WHAT TO WORK ON: Without the pictures, repeat all of the data exactly as it appears below.

RECORDED DATA:
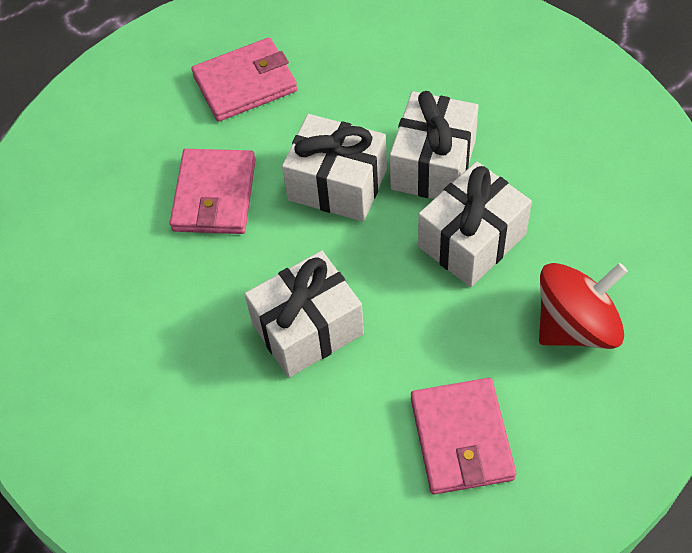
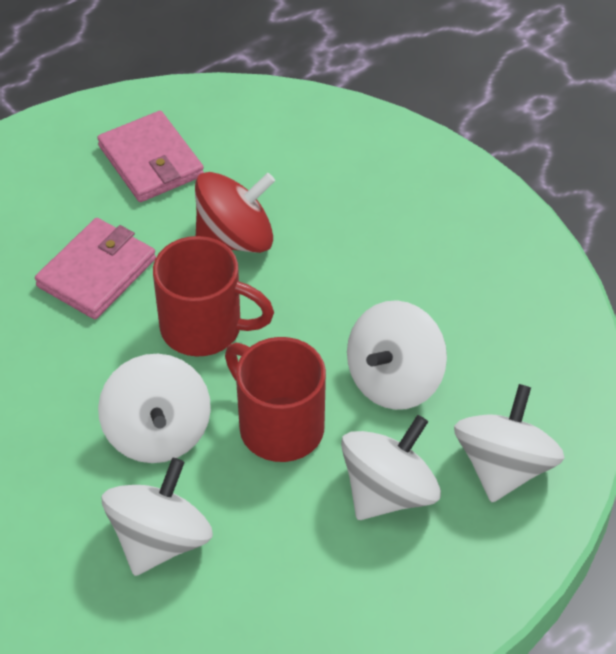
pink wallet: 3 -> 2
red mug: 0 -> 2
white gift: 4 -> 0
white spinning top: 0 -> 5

WRITTEN ANSWER:
pink wallet: 3 -> 2
red mug: 0 -> 2
white gift: 4 -> 0
white spinning top: 0 -> 5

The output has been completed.